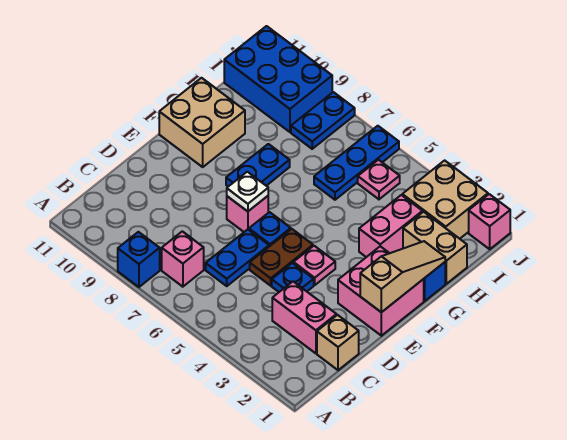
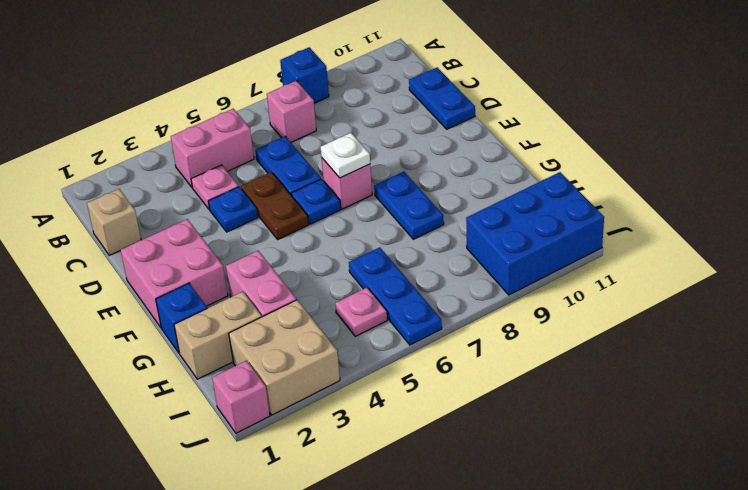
pink brick C2:C3 level 1 -> pink brick B4:B5 level 1
tan slope E1:G1 level 2 top E -> none
pink plate E4 level 1 -> pink plate C4 level 1
tan brick F10:G11 level 1 -> none
blue plate I8:J8 level 1 -> blue plate C11:D11 level 1

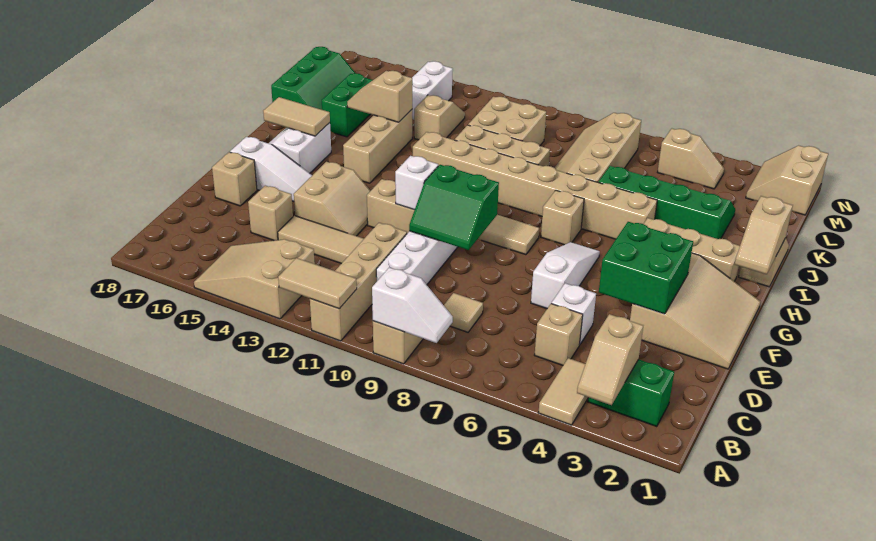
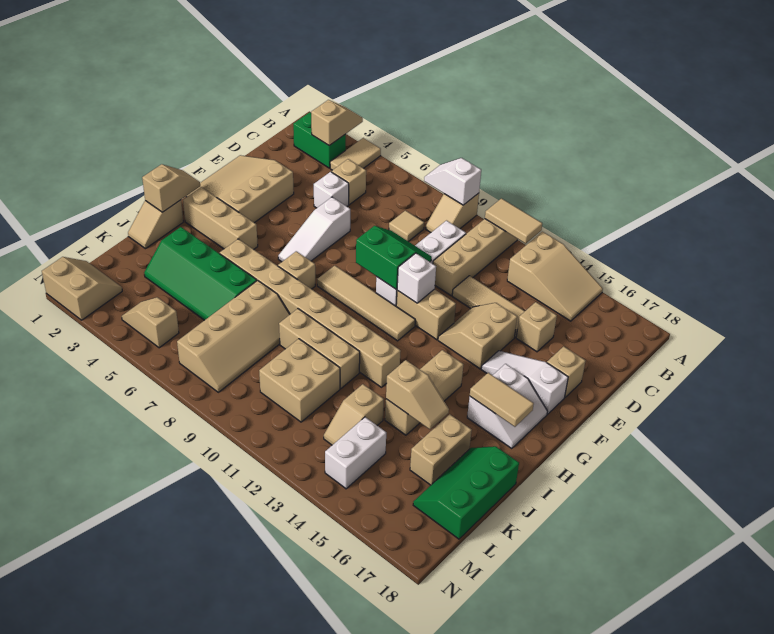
green brick E3:F4 level 2 -> none
green brick J16:K16 level 1 -> tan brick J16:K16 level 1
tan slope M1:N2 level 1 top 1 -> tan slope M1:N2 level 1 top N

···

Task directions
Your answer must be an exact copy of the entries above, with no pictures in it.

Reply to the exercise
pink brick C2:C3 level 1 -> pink brick B4:B5 level 1
tan slope E1:G1 level 2 top E -> none
pink plate E4 level 1 -> pink plate C4 level 1
tan brick F10:G11 level 1 -> none
blue plate I8:J8 level 1 -> blue plate C11:D11 level 1

green brick E3:F4 level 2 -> none
green brick J16:K16 level 1 -> tan brick J16:K16 level 1
tan slope M1:N2 level 1 top 1 -> tan slope M1:N2 level 1 top N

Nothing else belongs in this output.